* [Work instruction] Please output each line of the data exactly as it appears.

* [Extracted entries]
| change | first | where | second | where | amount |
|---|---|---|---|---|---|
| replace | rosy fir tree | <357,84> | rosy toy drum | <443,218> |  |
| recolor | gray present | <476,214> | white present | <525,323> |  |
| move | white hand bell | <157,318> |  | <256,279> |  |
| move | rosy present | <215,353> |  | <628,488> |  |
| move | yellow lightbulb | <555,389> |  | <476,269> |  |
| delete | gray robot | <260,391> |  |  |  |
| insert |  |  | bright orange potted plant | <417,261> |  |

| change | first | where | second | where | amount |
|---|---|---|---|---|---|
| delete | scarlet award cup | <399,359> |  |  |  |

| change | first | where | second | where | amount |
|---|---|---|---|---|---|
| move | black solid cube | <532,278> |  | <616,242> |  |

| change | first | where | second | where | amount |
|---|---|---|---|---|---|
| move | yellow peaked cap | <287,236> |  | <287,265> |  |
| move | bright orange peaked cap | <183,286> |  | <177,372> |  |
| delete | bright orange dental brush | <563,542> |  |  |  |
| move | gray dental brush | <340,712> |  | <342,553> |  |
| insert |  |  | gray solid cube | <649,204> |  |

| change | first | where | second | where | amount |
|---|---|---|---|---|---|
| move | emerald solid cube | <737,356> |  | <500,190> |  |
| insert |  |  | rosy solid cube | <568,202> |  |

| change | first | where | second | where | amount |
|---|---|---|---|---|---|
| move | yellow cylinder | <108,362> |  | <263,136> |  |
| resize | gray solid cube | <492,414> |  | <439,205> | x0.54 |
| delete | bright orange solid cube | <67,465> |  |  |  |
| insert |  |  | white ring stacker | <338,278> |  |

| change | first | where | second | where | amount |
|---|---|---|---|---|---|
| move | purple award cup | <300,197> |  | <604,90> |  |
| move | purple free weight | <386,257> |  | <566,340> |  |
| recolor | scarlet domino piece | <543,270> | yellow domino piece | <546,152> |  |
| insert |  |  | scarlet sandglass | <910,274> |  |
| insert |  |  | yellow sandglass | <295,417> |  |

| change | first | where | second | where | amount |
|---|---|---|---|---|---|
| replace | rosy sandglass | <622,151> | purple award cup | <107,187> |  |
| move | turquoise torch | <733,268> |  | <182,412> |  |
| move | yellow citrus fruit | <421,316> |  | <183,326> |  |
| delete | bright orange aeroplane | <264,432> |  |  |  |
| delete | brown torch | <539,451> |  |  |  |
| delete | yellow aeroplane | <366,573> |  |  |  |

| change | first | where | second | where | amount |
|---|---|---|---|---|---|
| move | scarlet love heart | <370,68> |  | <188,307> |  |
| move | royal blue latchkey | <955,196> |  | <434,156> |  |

* [Answer below]
| change | first | where | second | where | amount |
|---|---|---|---|---|---|
| replace | rosy fir tree | <357,84> | rosy toy drum | <443,218> |  |
| recolor | gray present | <476,214> | white present | <525,323> |  |
| move | white hand bell | <157,318> |  | <256,279> |  |
| move | rosy present | <215,353> |  | <628,488> |  |
| move | yellow lightbulb | <555,389> |  | <476,269> |  |
| delete | gray robot | <260,391> |  |  |  |
| insert |  |  | bright orange potted plant | <417,261> |  |

| change | first | where | second | where | amount |
|---|---|---|---|---|---|
| delete | scarlet award cup | <399,359> |  |  |  |

| change | first | where | second | where | amount |
|---|---|---|---|---|---|
| move | black solid cube | <532,278> |  | <616,242> |  |

| change | first | where | second | where | amount |
|---|---|---|---|---|---|
| move | yellow peaked cap | <287,236> |  | <287,265> |  |
| move | bright orange peaked cap | <183,286> |  | <177,372> |  |
| delete | bright orange dental brush | <563,542> |  |  |  |
| move | gray dental brush | <340,712> |  | <342,553> |  |
| insert |  |  | gray solid cube | <649,204> |  |

| change | first | where | second | where | amount |
|---|---|---|---|---|---|
| move | emerald solid cube | <737,356> |  | <500,190> |  |
| insert |  |  | rosy solid cube | <568,202> |  |

| change | first | where | second | where | amount |
|---|---|---|---|---|---|
| move | yellow cylinder | <108,362> |  | <263,136> |  |
| resize | gray solid cube | <492,414> |  | <439,205> | x0.54 |
| delete | bright orange solid cube | <67,465> |  |  |  |
| insert |  |  | white ring stacker | <338,278> |  |

| change | first | where | second | where | amount |
|---|---|---|---|---|---|
| move | purple award cup | <300,197> |  | <604,90> |  |
| move | purple free weight | <386,257> |  | <566,340> |  |
| recolor | scarlet domino piece | <543,270> | yellow domino piece | <546,152> |  |
| insert |  |  | scarlet sandglass | <910,274> |  |
| insert |  |  | yellow sandglass | <295,417> |  |

| change | first | where | second | where | amount |
|---|---|---|---|---|---|
| replace | rosy sandglass | <622,151> | purple award cup | <107,187> |  |
| move | turquoise torch | <733,268> |  | <182,412> |  |
| move | yellow citrus fruit | <421,316> |  | <183,326> |  |
| delete | bright orange aeroplane | <264,432> |  |  |  |
| delete | brown torch | <539,451> |  |  |  |
| delete | yellow aeroplane | <366,573> |  |  |  |

| change | first | where | second | where | amount |
|---|---|---|---|---|---|
| move | scarlet love heart | <370,68> |  | <188,307> |  |
| move | royal blue latchkey | <955,196> |  | <434,156> |  |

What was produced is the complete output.